● **WORK REQUEST**:
No pictures are to be included when the entries below are reproduced exactly.
** Opening DATA UNDER STUDY block **
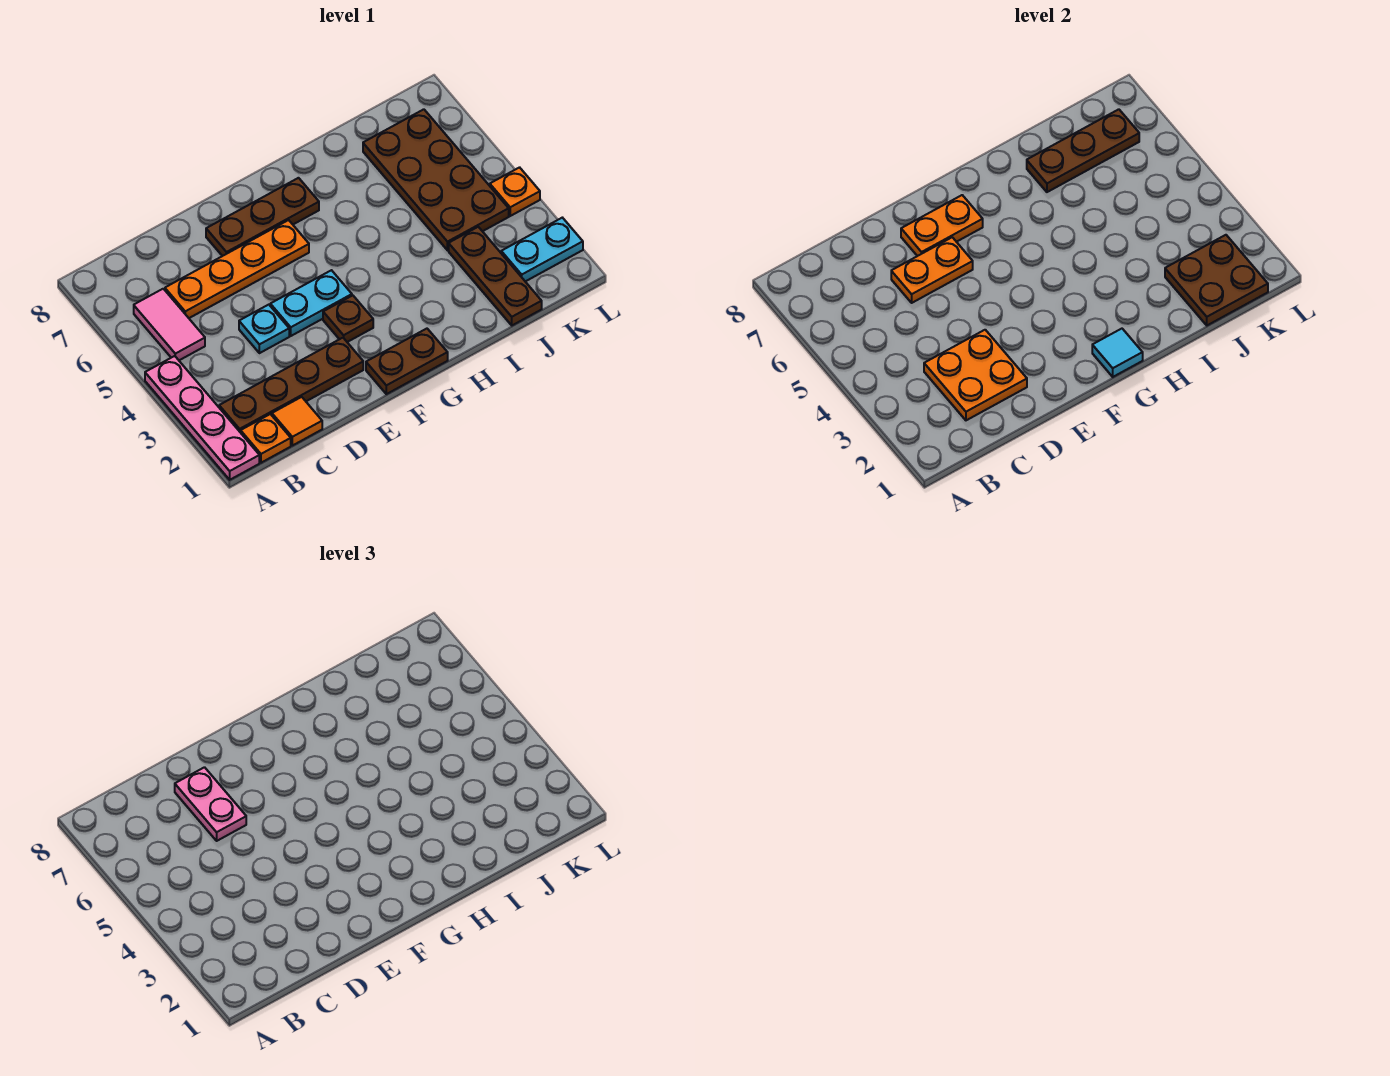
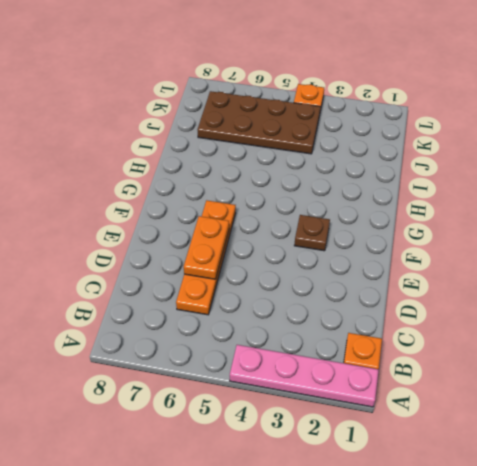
none -> brown plate B2:E2 level 1
none -> pink tile B5:B6 level 1
none -> orange tile C1 level 1

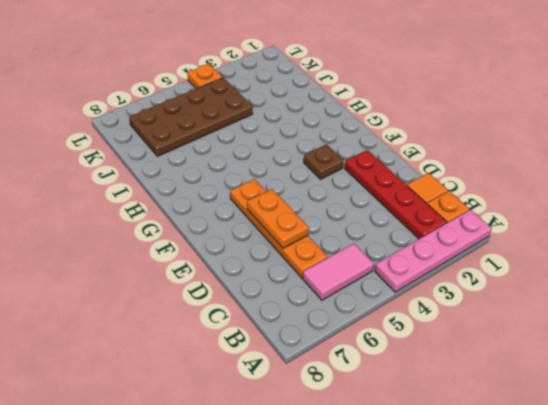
red plate B2:E2 level 1 -> brown plate B2:E2 level 1
none -> cyan plate D4 level 1
none -> cyan plate E4:F4 level 1
none -> brown plate E7:G7 level 1

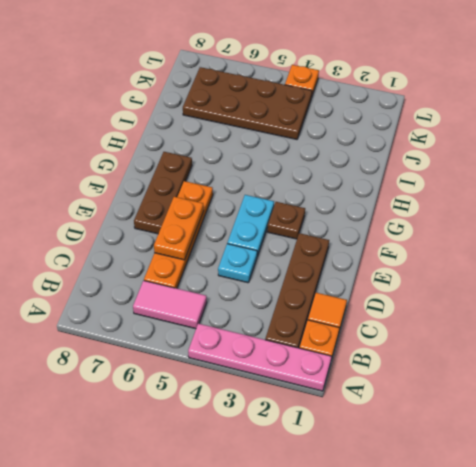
none -> brown plate F1:G1 level 1
none -> brown plate J1:J3 level 1
none -> cyan plate K2:L2 level 1

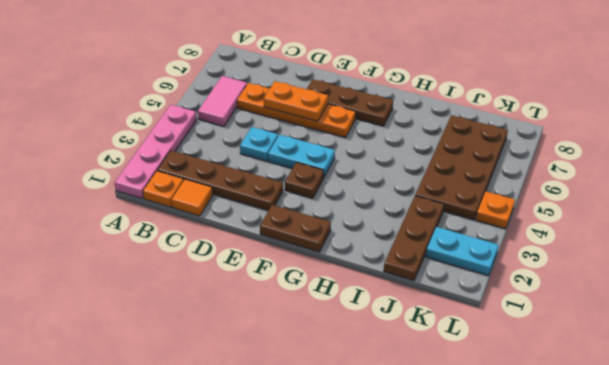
none -> orange plate C2:D3 level 2
none -> orange plate E7:F7 level 2
none -> cyan tile G1 level 2

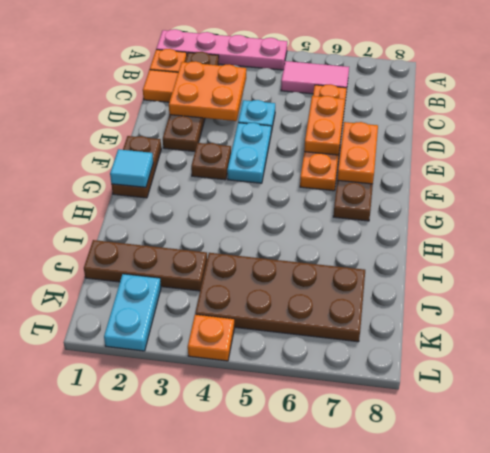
none -> brown plate I7:K7 level 2
none -> brown plate J1:K2 level 2
none -> pink plate D6:D7 level 3

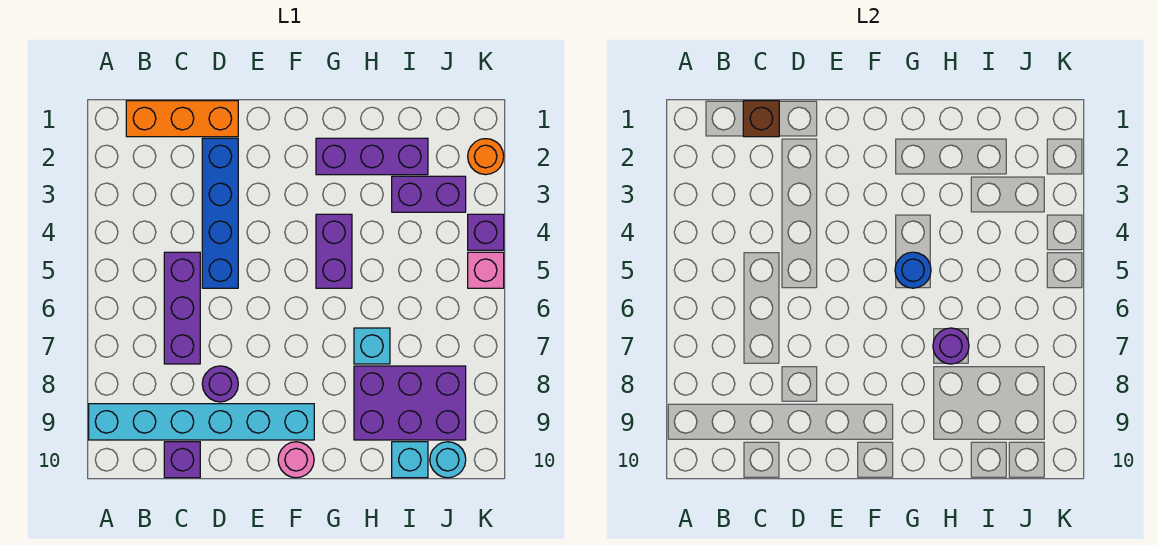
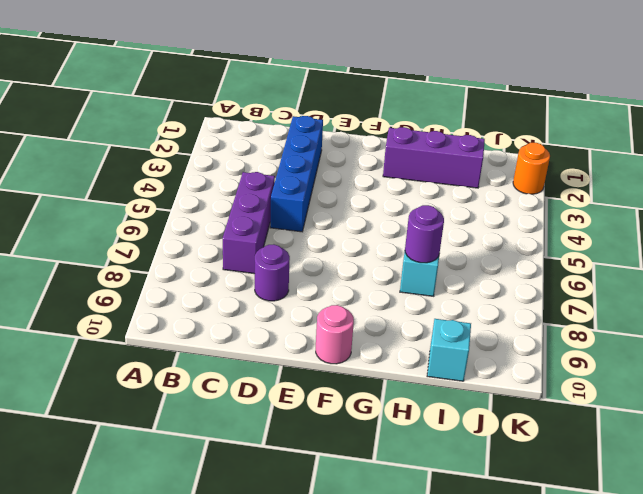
none -> cyan brick A9:F9 level 1
none -> orange brick B1:D1 level 1
none -> purple brick C10 level 1

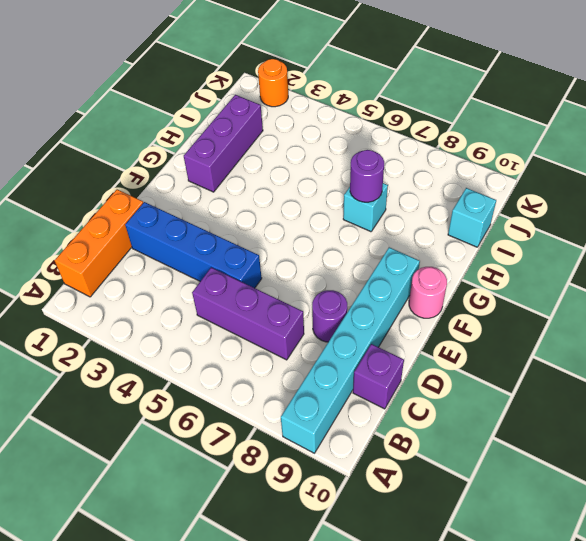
none -> purple brick G4:G5 level 1
none -> purple brick H8:J9 level 1
none -> purple brick I3:J3 level 1

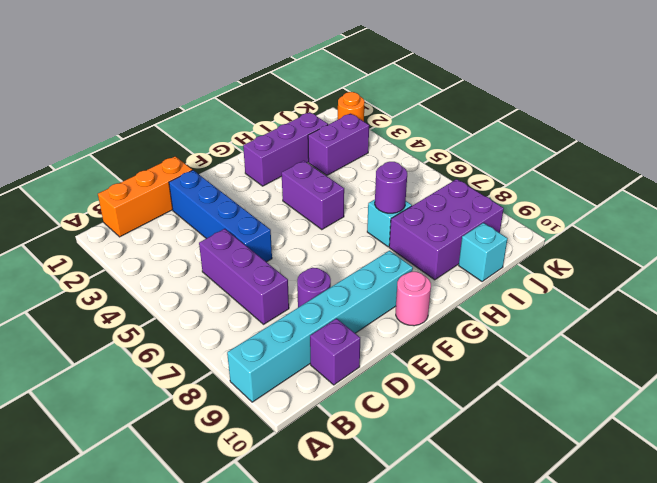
none -> cyan round brick J10 level 1
none -> purple brick K4 level 1
none -> pink brick K5 level 1

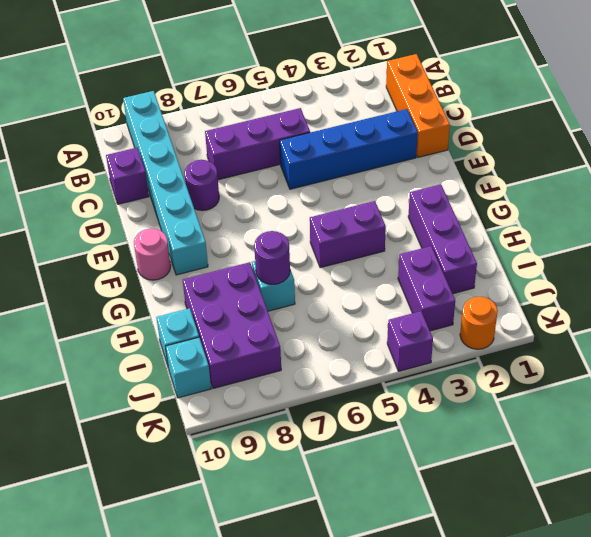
cyan brick J10 level 1 -> cyan round brick J10 level 1
none -> pink brick K5 level 1
none -> brown brick C1 level 2
none -> blue round brick G5 level 2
** Closing DATA UNDER STUDY block **
● **SOLVED EXERCISE**:
none -> brown plate B2:E2 level 1
none -> pink tile B5:B6 level 1
none -> orange tile C1 level 1

red plate B2:E2 level 1 -> brown plate B2:E2 level 1
none -> cyan plate D4 level 1
none -> cyan plate E4:F4 level 1
none -> brown plate E7:G7 level 1

none -> brown plate F1:G1 level 1
none -> brown plate J1:J3 level 1
none -> cyan plate K2:L2 level 1

none -> orange plate C2:D3 level 2
none -> orange plate E7:F7 level 2
none -> cyan tile G1 level 2

none -> brown plate I7:K7 level 2
none -> brown plate J1:K2 level 2
none -> pink plate D6:D7 level 3

none -> cyan brick A9:F9 level 1
none -> orange brick B1:D1 level 1
none -> purple brick C10 level 1

none -> purple brick G4:G5 level 1
none -> purple brick H8:J9 level 1
none -> purple brick I3:J3 level 1

none -> cyan round brick J10 level 1
none -> purple brick K4 level 1
none -> pink brick K5 level 1

cyan brick J10 level 1 -> cyan round brick J10 level 1
none -> pink brick K5 level 1
none -> brown brick C1 level 2
none -> blue round brick G5 level 2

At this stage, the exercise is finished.